All the lines below need to be transcribed exactly. Pictures get left out.

[Opening MATERIAL PROVIDED section]

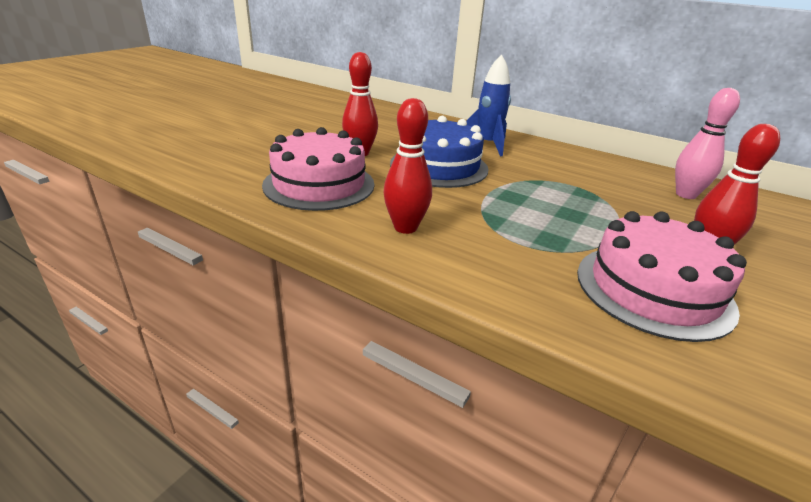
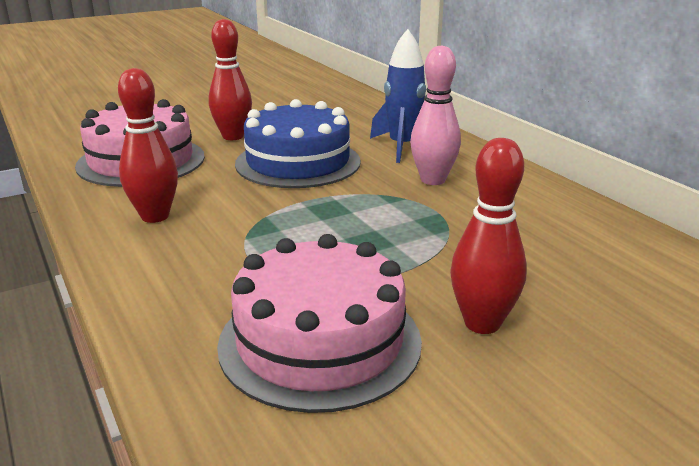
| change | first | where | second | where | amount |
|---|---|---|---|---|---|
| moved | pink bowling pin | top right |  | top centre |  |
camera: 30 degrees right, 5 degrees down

[Closing MATERIAL PROVIDED section]

__ANSWER__
| change | first | where | second | where | amount |
|---|---|---|---|---|---|
| moved | pink bowling pin | top right |  | top centre |  |
camera: 30 degrees right, 5 degrees down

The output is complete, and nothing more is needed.